EXERCISE DESCRIPTION:
The answer should consist of all the records, copied exactly.

DATA SUPPLIED:
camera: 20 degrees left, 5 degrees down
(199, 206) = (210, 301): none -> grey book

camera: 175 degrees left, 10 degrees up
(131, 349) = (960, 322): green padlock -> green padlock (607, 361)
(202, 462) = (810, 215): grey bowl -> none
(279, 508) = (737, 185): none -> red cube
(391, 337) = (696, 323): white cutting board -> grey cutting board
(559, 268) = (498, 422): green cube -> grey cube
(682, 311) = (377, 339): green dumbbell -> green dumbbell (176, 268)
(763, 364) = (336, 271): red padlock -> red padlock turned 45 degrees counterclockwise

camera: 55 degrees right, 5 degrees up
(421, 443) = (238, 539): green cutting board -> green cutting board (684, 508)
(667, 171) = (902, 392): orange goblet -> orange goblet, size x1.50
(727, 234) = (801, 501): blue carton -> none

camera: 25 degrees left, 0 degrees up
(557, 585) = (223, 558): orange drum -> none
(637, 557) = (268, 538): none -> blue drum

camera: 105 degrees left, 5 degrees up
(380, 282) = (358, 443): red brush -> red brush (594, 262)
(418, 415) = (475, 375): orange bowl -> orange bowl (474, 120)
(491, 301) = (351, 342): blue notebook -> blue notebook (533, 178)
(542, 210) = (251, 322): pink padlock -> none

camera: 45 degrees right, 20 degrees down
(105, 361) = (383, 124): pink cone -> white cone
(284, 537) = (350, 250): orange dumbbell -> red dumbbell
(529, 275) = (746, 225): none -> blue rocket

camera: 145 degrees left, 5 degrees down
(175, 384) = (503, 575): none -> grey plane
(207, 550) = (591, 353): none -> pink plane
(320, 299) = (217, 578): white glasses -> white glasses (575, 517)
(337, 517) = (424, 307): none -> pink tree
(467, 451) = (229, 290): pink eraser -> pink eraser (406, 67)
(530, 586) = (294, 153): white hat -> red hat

ANSWER TO THIS PROBLEM:
camera: 20 degrees left, 5 degrees down
(199, 206) = (210, 301): none -> grey book

camera: 175 degrees left, 10 degrees up
(131, 349) = (960, 322): green padlock -> green padlock (607, 361)
(202, 462) = (810, 215): grey bowl -> none
(279, 508) = (737, 185): none -> red cube
(391, 337) = (696, 323): white cutting board -> grey cutting board
(559, 268) = (498, 422): green cube -> grey cube
(682, 311) = (377, 339): green dumbbell -> green dumbbell (176, 268)
(763, 364) = (336, 271): red padlock -> red padlock turned 45 degrees counterclockwise

camera: 55 degrees right, 5 degrees up
(421, 443) = (238, 539): green cutting board -> green cutting board (684, 508)
(667, 171) = (902, 392): orange goblet -> orange goblet, size x1.50
(727, 234) = (801, 501): blue carton -> none

camera: 25 degrees left, 0 degrees up
(557, 585) = (223, 558): orange drum -> none
(637, 557) = (268, 538): none -> blue drum

camera: 105 degrees left, 5 degrees up
(380, 282) = (358, 443): red brush -> red brush (594, 262)
(418, 415) = (475, 375): orange bowl -> orange bowl (474, 120)
(491, 301) = (351, 342): blue notebook -> blue notebook (533, 178)
(542, 210) = (251, 322): pink padlock -> none

camera: 45 degrees right, 20 degrees down
(105, 361) = (383, 124): pink cone -> white cone
(284, 537) = (350, 250): orange dumbbell -> red dumbbell
(529, 275) = (746, 225): none -> blue rocket

camera: 145 degrees left, 5 degrees down
(175, 384) = (503, 575): none -> grey plane
(207, 550) = (591, 353): none -> pink plane
(320, 299) = (217, 578): white glasses -> white glasses (575, 517)
(337, 517) = (424, 307): none -> pink tree
(467, 451) = (229, 290): pink eraser -> pink eraser (406, 67)
(530, 586) = (294, 153): white hat -> red hat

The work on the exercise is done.